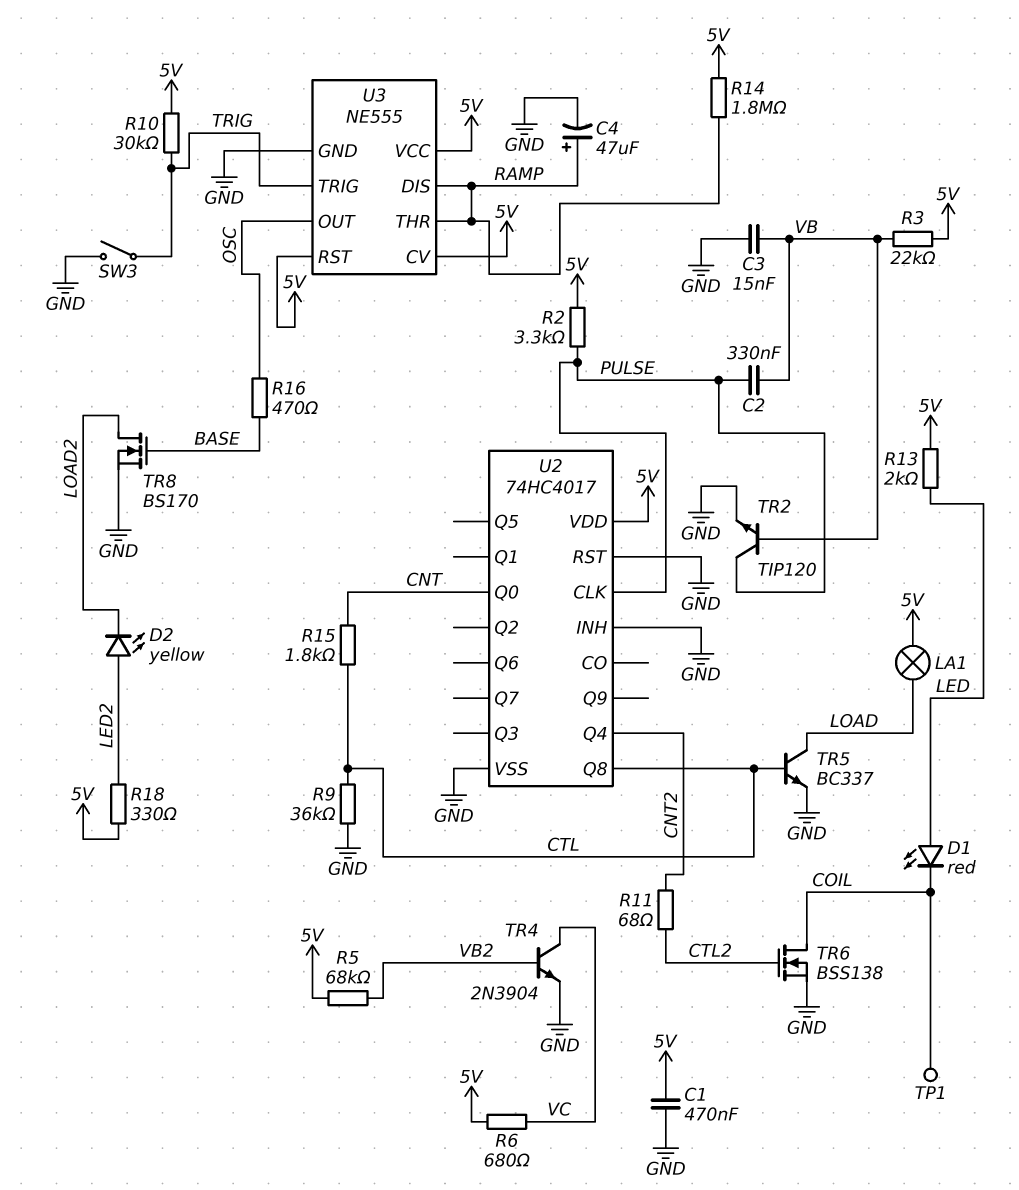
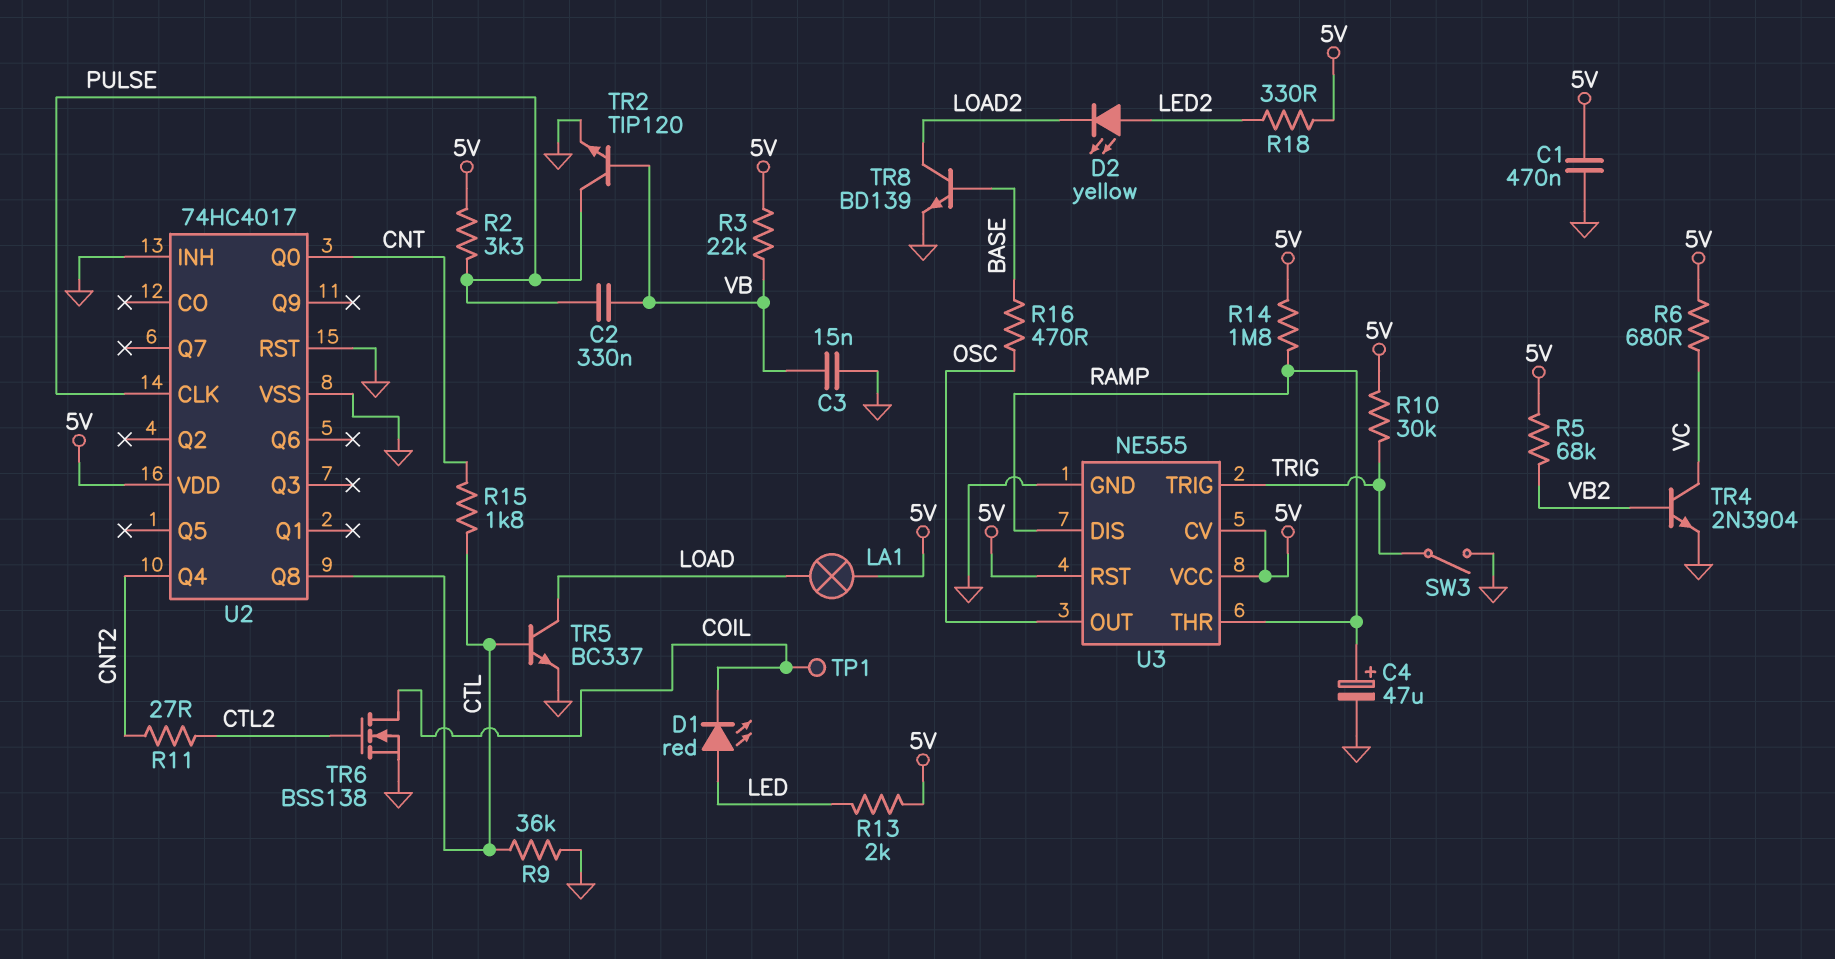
R11: 68 (CNT2, CTL2) -> 27 (CNT2, CTL2)
TR8: NMOS BS170 (G BASE, D LOAD2, S GND) -> NPN BD139 (B BASE, C LOAD2, E GND)

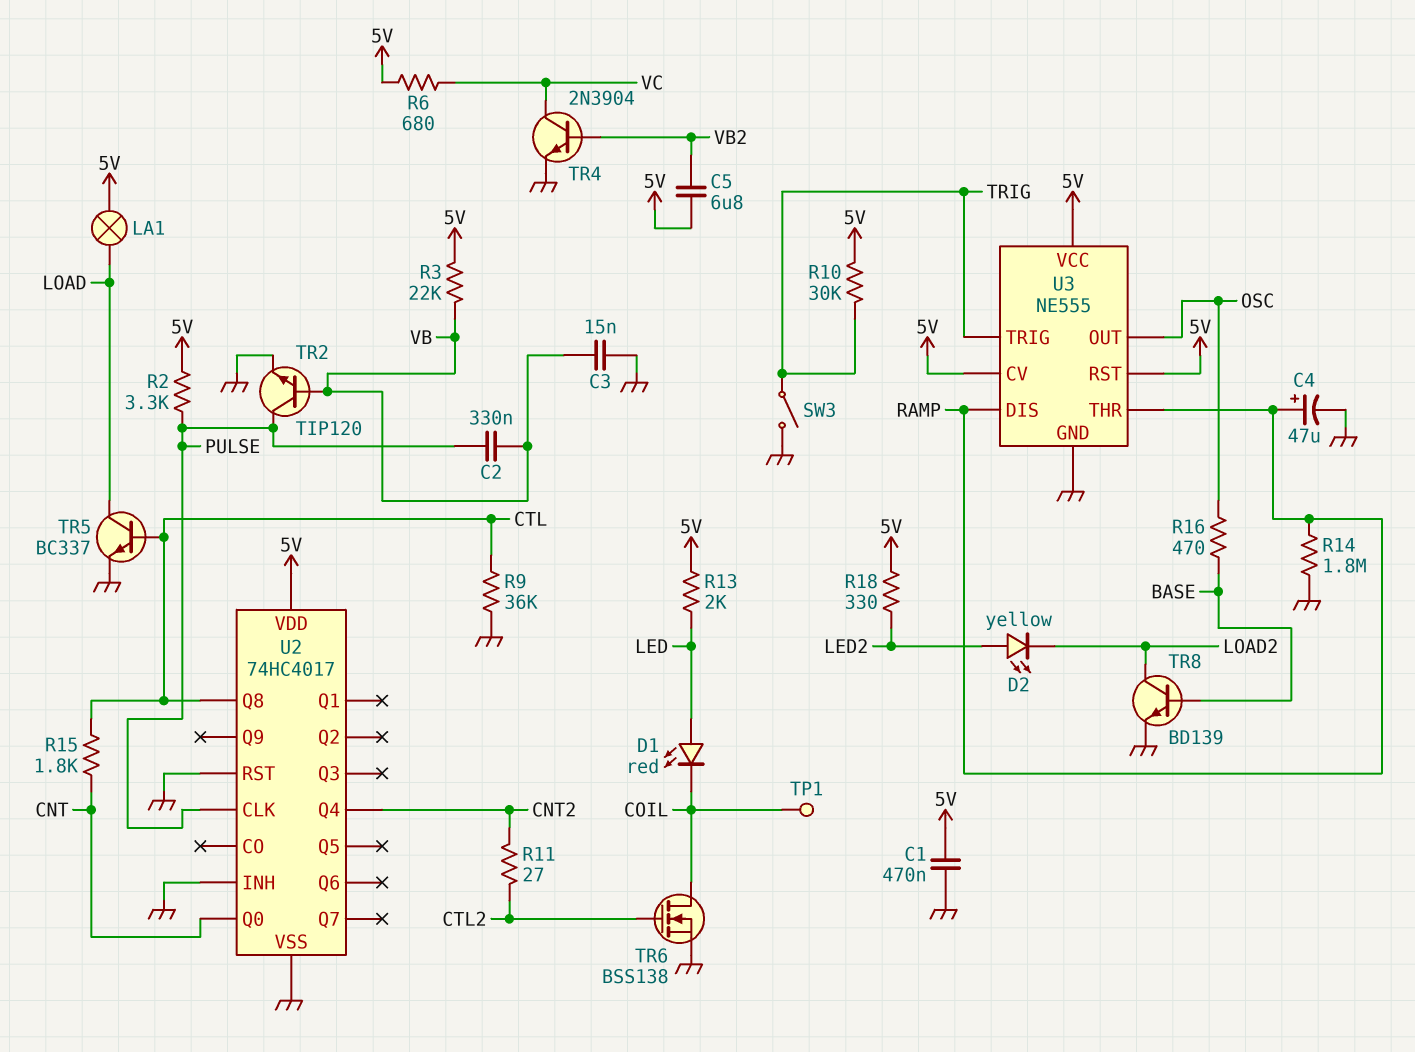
C5: none -> 6.8uF (5V, VB2)
R5: 68k (5V, VB2) -> none
R14: 1.8M (5V, RAMP) -> 1.8M (GND, RAMP)

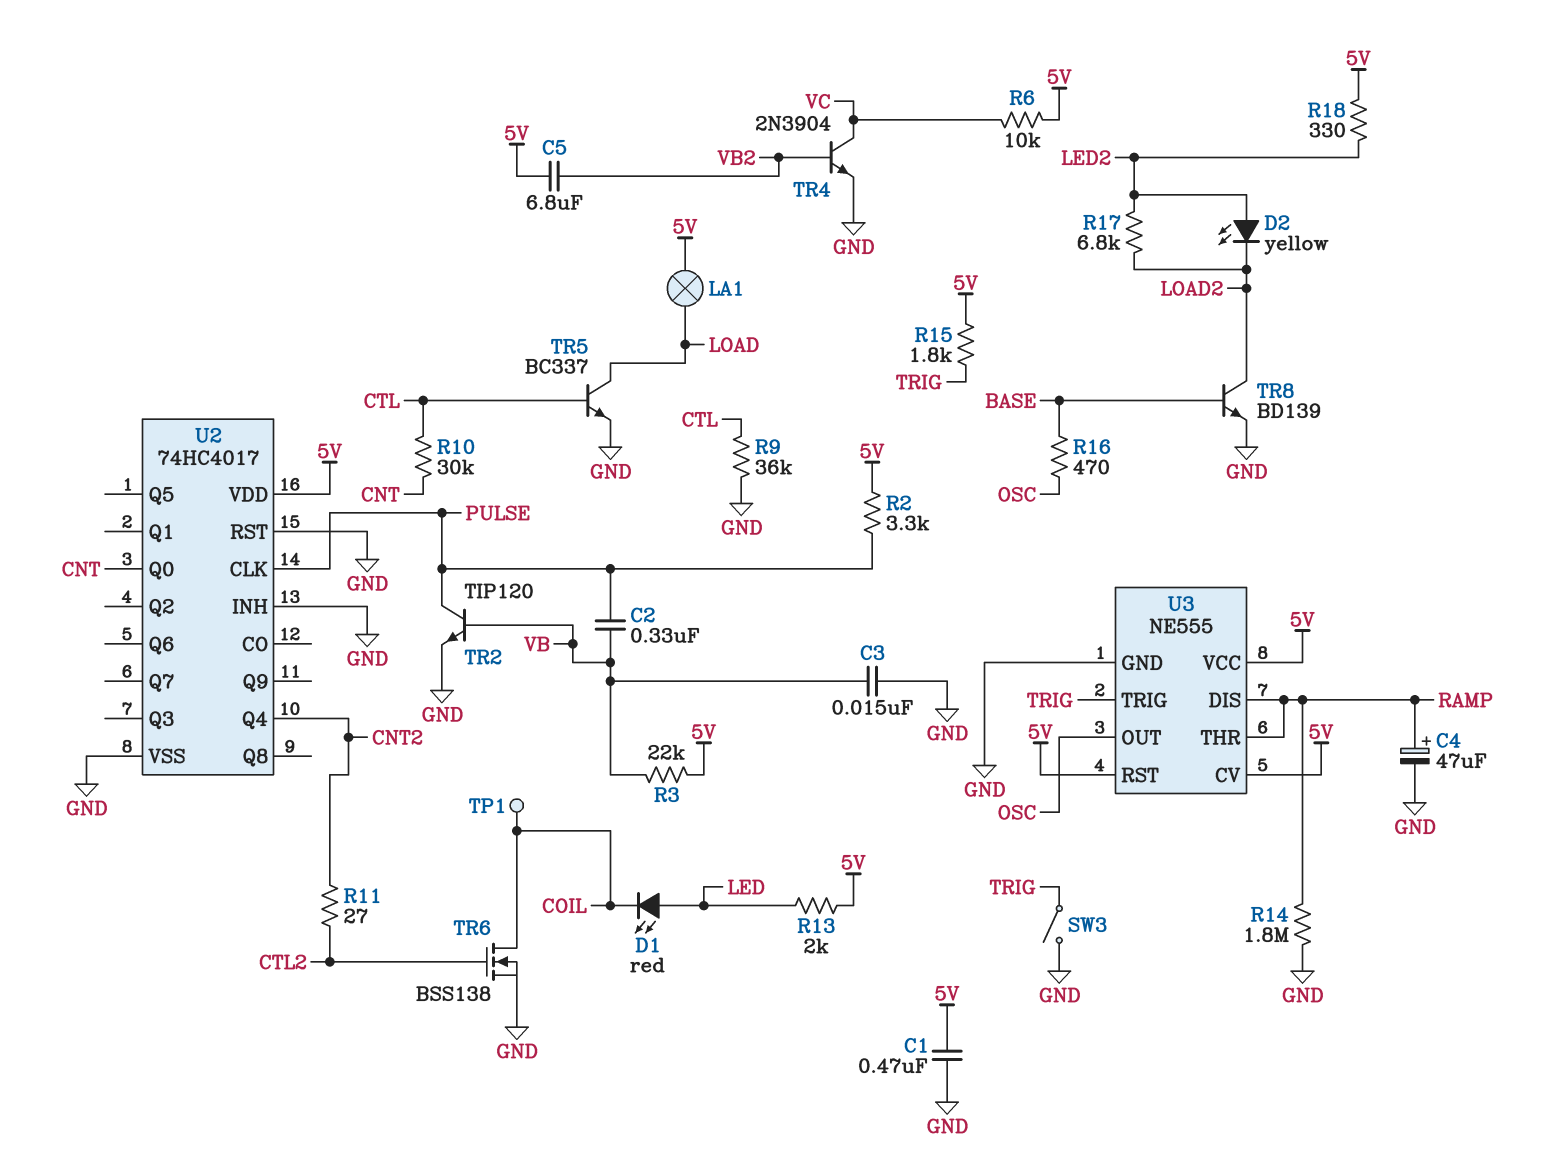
R6: 680 (5V, VC) -> 10k (5V, VC)
R10: 30k (5V, TRIG) -> 30k (CNT, CTL)
R15: 1.8k (CNT, CTL) -> 1.8k (5V, TRIG)
R17: none -> 6.8k (LED2, LOAD2)
U2 pin Q8: CTL -> none

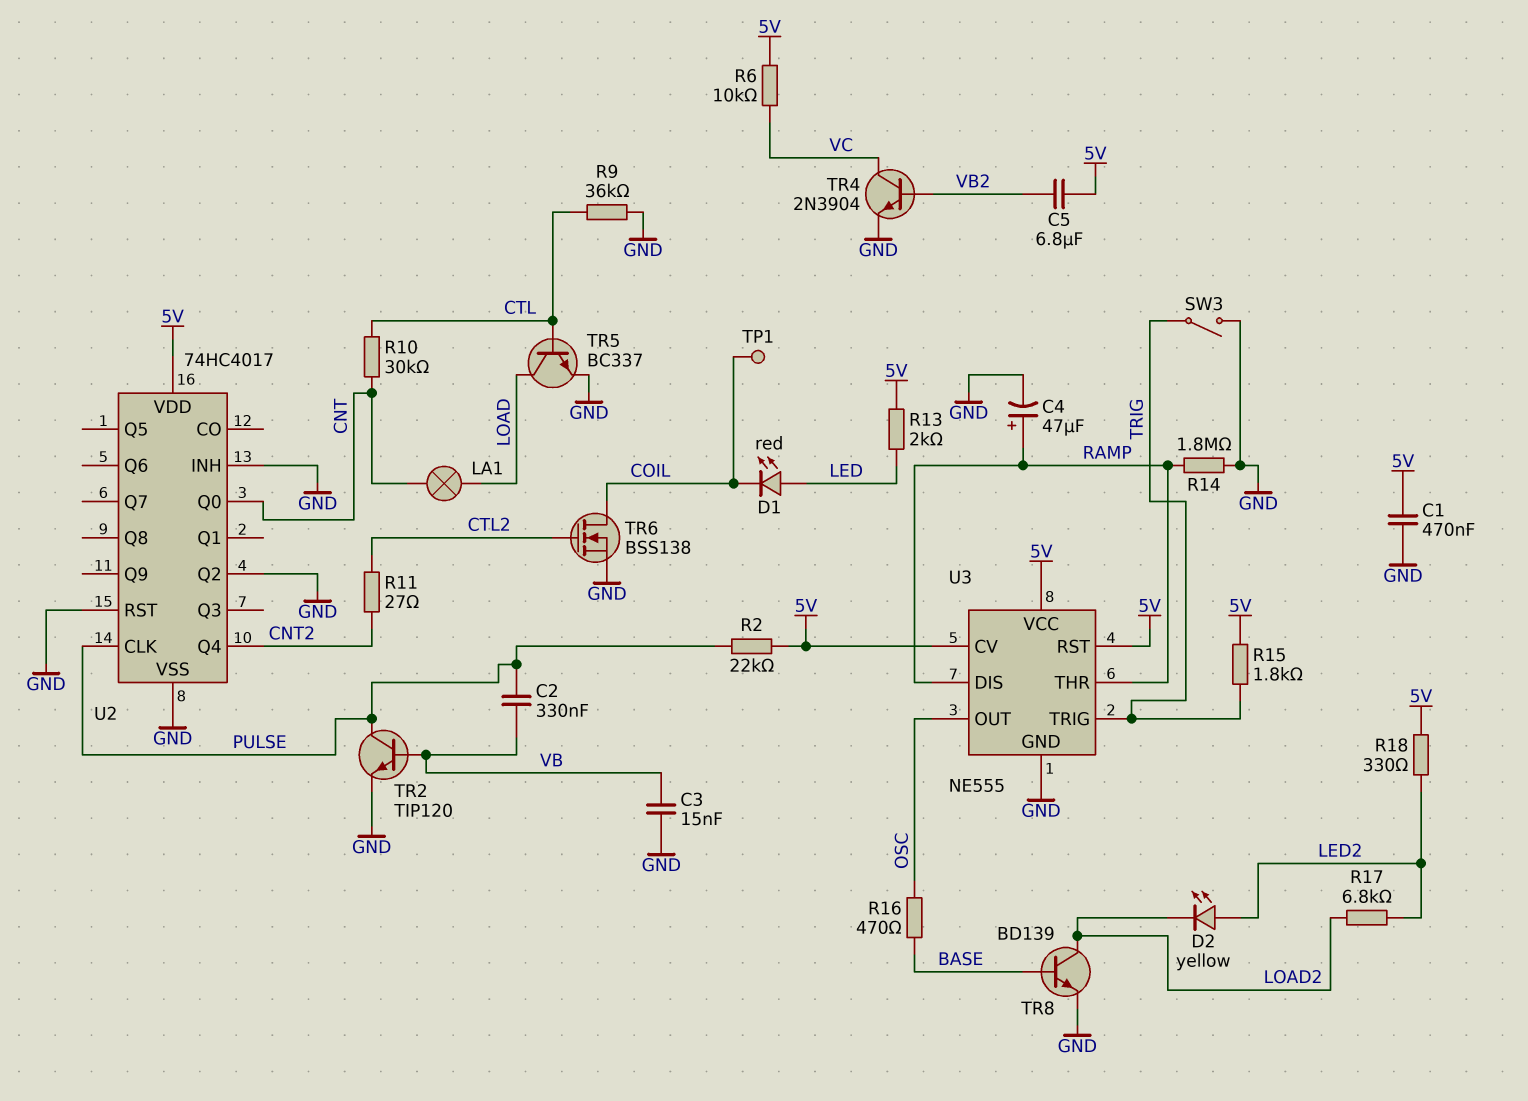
LA1: lamp (5V, LOAD) -> lamp (CNT, LOAD)
R2: 3.3k (5V, PULSE) -> 22k (5V, PULSE)
R3: 22k (5V, VB) -> none
U2 pin Q2: none -> GND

---

__What to work on__
Everything in the listing except the pictures must come back exactly as written.

__Output for this task__
R11: 68 (CNT2, CTL2) -> 27 (CNT2, CTL2)
TR8: NMOS BS170 (G BASE, D LOAD2, S GND) -> NPN BD139 (B BASE, C LOAD2, E GND)

C5: none -> 6.8uF (5V, VB2)
R5: 68k (5V, VB2) -> none
R14: 1.8M (5V, RAMP) -> 1.8M (GND, RAMP)

R6: 680 (5V, VC) -> 10k (5V, VC)
R10: 30k (5V, TRIG) -> 30k (CNT, CTL)
R15: 1.8k (CNT, CTL) -> 1.8k (5V, TRIG)
R17: none -> 6.8k (LED2, LOAD2)
U2 pin Q8: CTL -> none

LA1: lamp (5V, LOAD) -> lamp (CNT, LOAD)
R2: 3.3k (5V, PULSE) -> 22k (5V, PULSE)
R3: 22k (5V, VB) -> none
U2 pin Q2: none -> GND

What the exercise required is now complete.